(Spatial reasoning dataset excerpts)
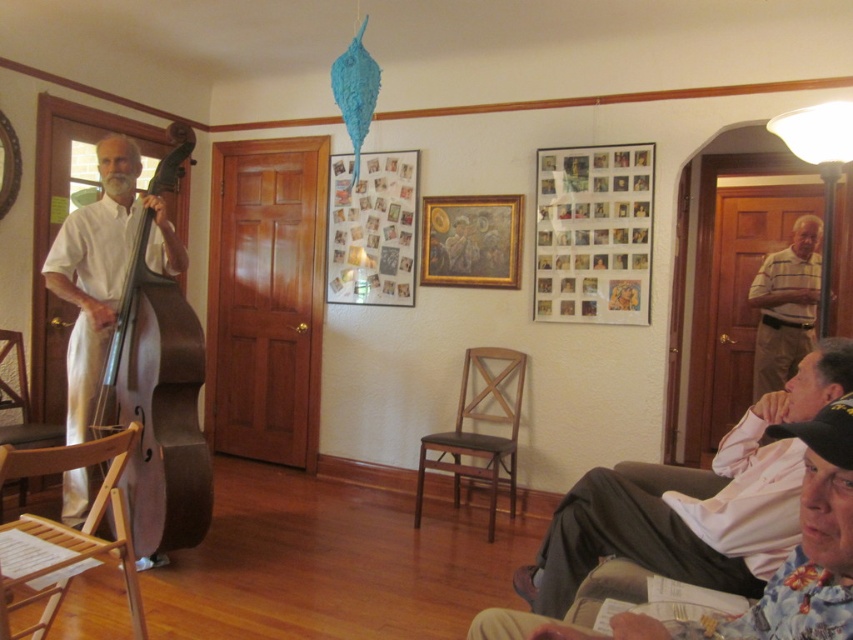
You are a photographer setting up a shoot in this room. You need to place a large camera tripod between the matte brown cello at left and the wooden armchair at left. Is there enough space between them to set up the tripod?

The matte brown cello at left is positioned over the wooden armchair at left, meaning they are in the same location or very close. There is likely not enough space to place a large camera tripod between them.

You are a photographer standing in the room and want to take a photo of the matte brown cello at left and the wooden armchair at left. Which object will appear larger in the photo?

The matte brown cello at left will appear larger in the photo because it is closer to the viewer than the wooden armchair at left.

You are organizing a small concert in the living room and need to place a decorative metallic silver photo frame at upper right and a brown wood chair at center. Given their sizes, which object should you place first to ensure there is enough space for both?

The metallic silver photo frame at upper right is smaller than the brown wood chair at center, so you should place the brown wood chair at center first to ensure there is enough space for both.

## JOB
Quote the rows above word for word, beginning with the line that contains "The matte brown cello at left is" and continuing through the last line of the rows.

## CORRECT RESULT
The matte brown cello at left is positioned over the wooden armchair at left, meaning they are in the same location or very close. There is likely not enough space to place a large camera tripod between them.

You are a photographer standing in the room and want to take a photo of the matte brown cello at left and the wooden armchair at left. Which object will appear larger in the photo?

The matte brown cello at left will appear larger in the photo because it is closer to the viewer than the wooden armchair at left.

You are organizing a small concert in the living room and need to place a decorative metallic silver photo frame at upper right and a brown wood chair at center. Given their sizes, which object should you place first to ensure there is enough space for both?

The metallic silver photo frame at upper right is smaller than the brown wood chair at center, so you should place the brown wood chair at center first to ensure there is enough space for both.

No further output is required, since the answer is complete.